Segment Start: EXTRACTED RECORDS

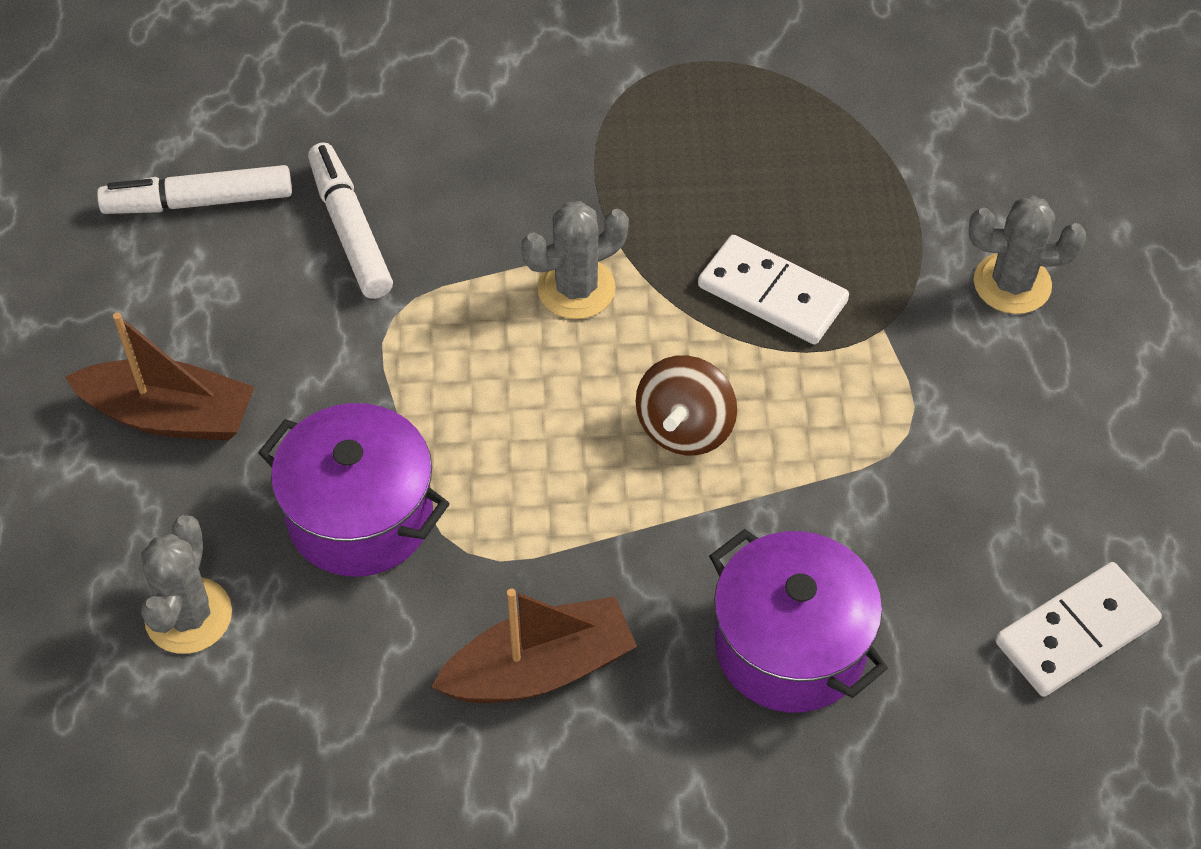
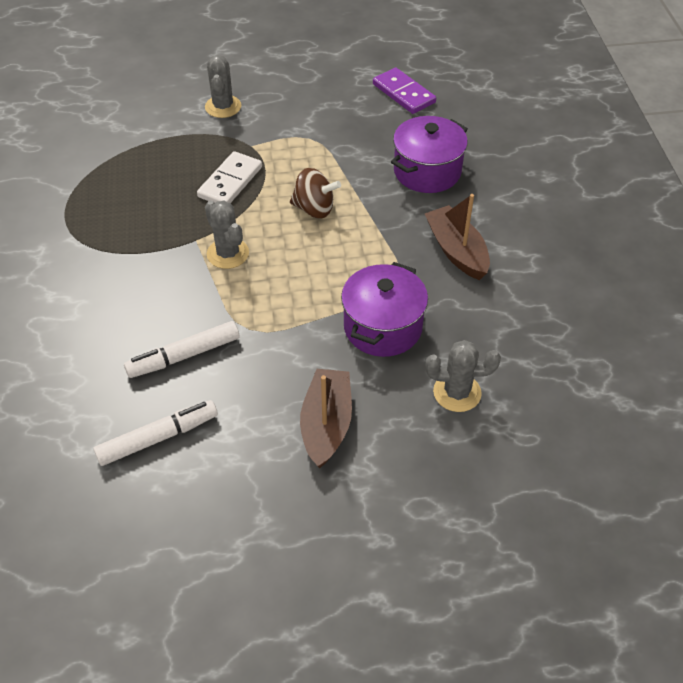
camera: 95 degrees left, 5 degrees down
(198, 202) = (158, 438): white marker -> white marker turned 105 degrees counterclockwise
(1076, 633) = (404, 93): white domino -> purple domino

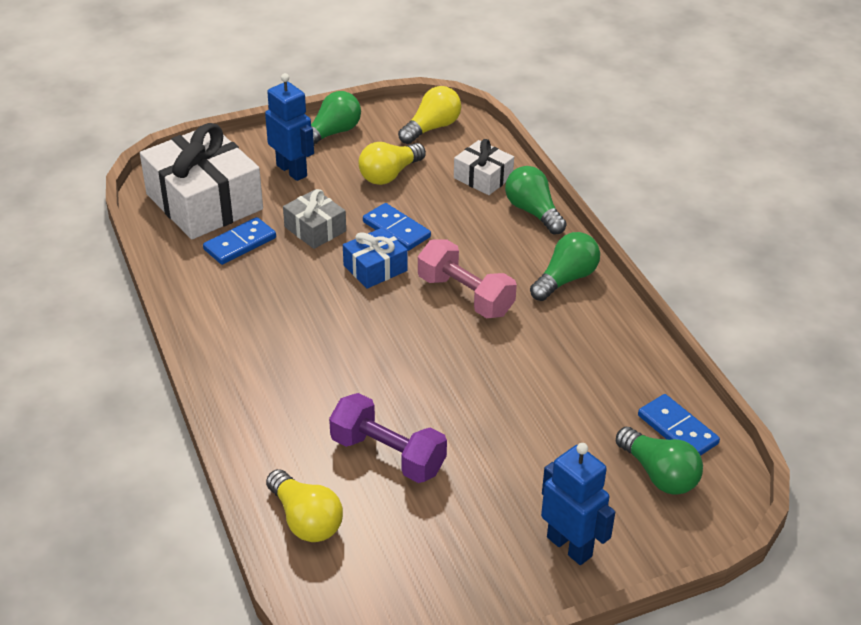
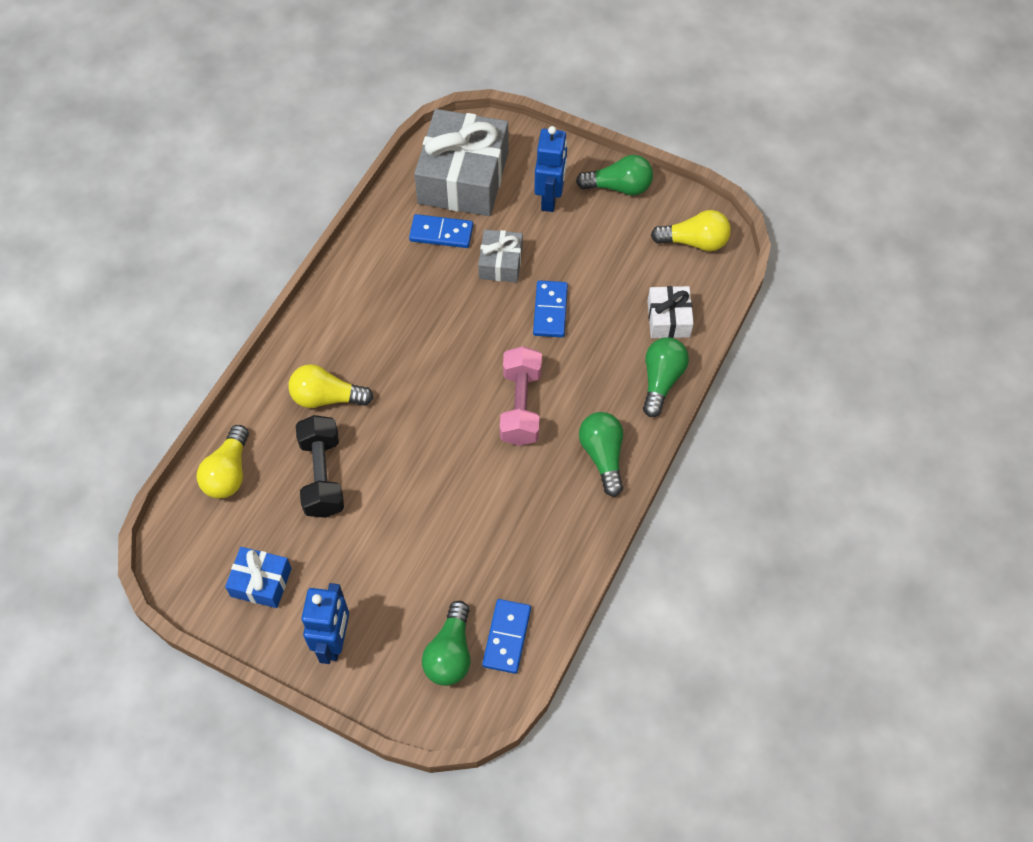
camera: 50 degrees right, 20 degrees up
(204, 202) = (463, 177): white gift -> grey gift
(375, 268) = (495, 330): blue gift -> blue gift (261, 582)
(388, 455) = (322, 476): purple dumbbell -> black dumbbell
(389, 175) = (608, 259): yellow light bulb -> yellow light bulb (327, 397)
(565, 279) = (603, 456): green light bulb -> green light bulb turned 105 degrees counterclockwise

Segment End: EXTRACTED RECORDS

■ AIM OF THE EXERCISE: Type out the entries again without a single change, and leave the pictures out.

■ RESPONSE:
camera: 95 degrees left, 5 degrees down
(198, 202) = (158, 438): white marker -> white marker turned 105 degrees counterclockwise
(1076, 633) = (404, 93): white domino -> purple domino

camera: 50 degrees right, 20 degrees up
(204, 202) = (463, 177): white gift -> grey gift
(375, 268) = (495, 330): blue gift -> blue gift (261, 582)
(388, 455) = (322, 476): purple dumbbell -> black dumbbell
(389, 175) = (608, 259): yellow light bulb -> yellow light bulb (327, 397)
(565, 279) = (603, 456): green light bulb -> green light bulb turned 105 degrees counterclockwise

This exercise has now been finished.